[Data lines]
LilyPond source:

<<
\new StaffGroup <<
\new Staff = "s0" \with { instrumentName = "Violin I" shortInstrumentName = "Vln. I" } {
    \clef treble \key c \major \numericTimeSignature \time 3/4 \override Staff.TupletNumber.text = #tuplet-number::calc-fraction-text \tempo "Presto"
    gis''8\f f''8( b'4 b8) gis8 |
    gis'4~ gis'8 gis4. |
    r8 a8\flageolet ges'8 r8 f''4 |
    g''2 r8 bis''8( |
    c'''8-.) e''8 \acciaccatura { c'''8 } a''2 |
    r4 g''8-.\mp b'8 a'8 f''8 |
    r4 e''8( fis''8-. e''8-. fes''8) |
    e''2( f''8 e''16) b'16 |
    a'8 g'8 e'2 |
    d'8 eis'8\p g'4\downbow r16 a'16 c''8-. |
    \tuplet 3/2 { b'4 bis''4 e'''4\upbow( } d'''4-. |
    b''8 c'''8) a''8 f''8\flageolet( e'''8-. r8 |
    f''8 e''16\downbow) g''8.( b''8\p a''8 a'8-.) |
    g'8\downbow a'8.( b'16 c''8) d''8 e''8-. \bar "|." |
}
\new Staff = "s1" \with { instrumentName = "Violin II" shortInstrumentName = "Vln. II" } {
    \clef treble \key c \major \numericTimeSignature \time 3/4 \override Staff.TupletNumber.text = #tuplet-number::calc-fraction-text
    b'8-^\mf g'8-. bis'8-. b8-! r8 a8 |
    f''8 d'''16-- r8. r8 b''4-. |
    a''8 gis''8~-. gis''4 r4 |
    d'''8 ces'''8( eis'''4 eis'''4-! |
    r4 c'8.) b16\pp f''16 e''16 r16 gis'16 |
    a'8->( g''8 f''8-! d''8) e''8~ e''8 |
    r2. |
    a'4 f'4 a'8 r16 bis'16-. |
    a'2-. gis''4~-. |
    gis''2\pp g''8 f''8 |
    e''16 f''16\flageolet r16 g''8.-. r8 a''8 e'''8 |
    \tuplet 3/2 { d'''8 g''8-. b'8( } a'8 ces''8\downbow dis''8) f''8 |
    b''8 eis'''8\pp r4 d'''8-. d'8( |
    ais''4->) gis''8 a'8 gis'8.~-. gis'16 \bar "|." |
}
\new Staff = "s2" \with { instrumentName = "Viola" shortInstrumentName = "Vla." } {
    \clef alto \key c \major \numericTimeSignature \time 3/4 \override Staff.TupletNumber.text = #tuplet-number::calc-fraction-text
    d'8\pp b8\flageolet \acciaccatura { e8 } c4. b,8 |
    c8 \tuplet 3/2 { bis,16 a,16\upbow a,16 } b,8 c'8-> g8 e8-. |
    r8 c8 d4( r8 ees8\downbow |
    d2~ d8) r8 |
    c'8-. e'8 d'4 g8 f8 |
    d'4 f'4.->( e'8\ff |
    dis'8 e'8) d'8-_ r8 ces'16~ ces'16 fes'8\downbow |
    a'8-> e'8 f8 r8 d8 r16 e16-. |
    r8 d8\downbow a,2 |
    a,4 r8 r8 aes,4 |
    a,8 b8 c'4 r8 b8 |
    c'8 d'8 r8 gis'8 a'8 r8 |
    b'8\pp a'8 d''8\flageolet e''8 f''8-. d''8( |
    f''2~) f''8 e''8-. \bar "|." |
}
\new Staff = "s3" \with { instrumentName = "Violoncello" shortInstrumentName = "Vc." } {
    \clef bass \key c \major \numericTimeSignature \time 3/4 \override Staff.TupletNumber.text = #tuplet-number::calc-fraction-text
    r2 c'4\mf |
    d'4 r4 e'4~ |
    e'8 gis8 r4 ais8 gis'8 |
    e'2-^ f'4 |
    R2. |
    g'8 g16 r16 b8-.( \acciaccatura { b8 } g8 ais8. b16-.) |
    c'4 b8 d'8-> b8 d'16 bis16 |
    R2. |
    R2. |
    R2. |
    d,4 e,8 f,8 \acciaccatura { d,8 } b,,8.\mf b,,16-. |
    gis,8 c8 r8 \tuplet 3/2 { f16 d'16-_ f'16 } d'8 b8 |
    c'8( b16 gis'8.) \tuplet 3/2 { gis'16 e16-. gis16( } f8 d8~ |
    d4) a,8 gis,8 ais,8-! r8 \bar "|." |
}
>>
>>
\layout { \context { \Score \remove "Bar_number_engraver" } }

* **What you should do**: Return each line of the listing that contains the string "with". Case matters.

* **Problem solution**:
\new Staff = "s0" \with { instrumentName = "Violin I" shortInstrumentName = "Vln. I" } {
\new Staff = "s1" \with { instrumentName = "Violin II" shortInstrumentName = "Vln. II" } {
\new Staff = "s2" \with { instrumentName = "Viola" shortInstrumentName = "Vla." } {
\new Staff = "s3" \with { instrumentName = "Violoncello" shortInstrumentName = "Vc." } {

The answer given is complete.